Every line below needs to be printed again exactly, without any of its pictures.

### Provided data
Segment Open

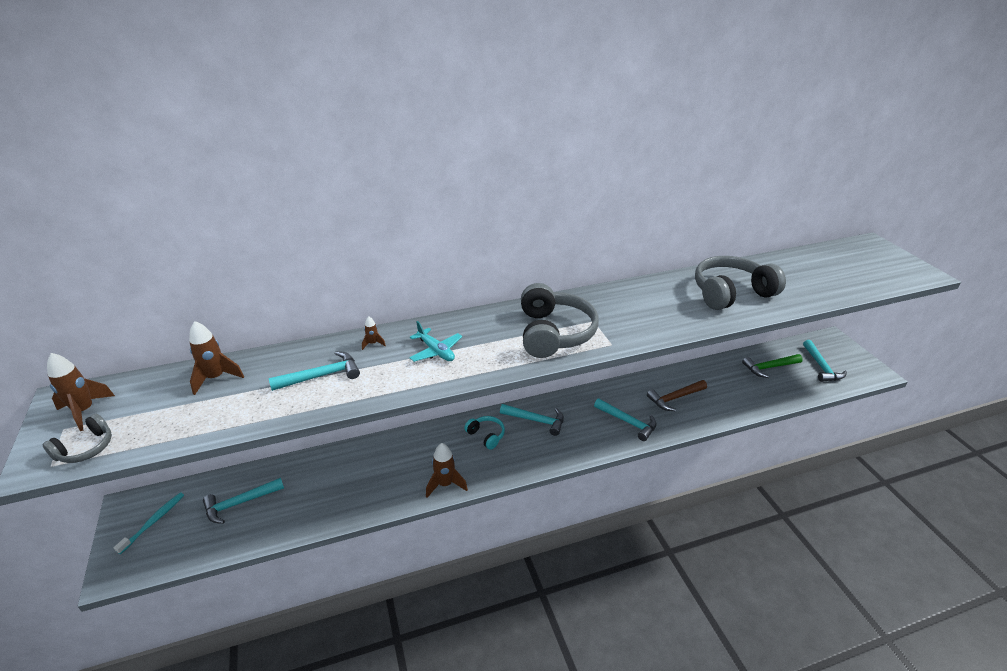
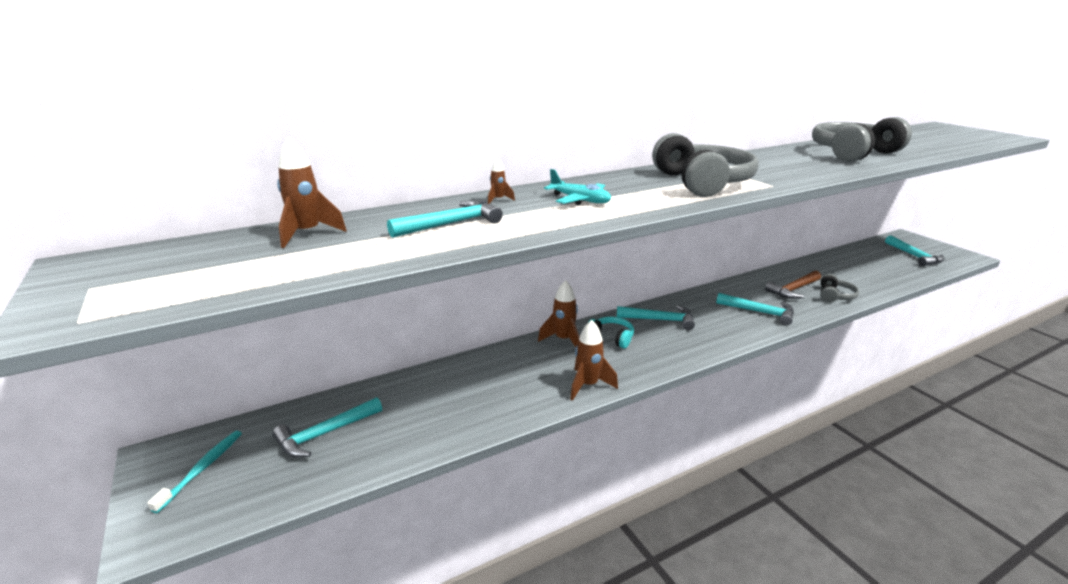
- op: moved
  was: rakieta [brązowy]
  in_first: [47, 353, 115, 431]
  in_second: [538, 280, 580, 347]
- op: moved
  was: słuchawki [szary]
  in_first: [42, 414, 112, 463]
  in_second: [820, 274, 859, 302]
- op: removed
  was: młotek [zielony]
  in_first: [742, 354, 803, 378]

Segment Closed

### Result of this exercise
- op: moved
  was: rakieta [brązowy]
  in_first: [47, 353, 115, 431]
  in_second: [538, 280, 580, 347]
- op: moved
  was: słuchawki [szary]
  in_first: [42, 414, 112, 463]
  in_second: [820, 274, 859, 302]
- op: removed
  was: młotek [zielony]
  in_first: [742, 354, 803, 378]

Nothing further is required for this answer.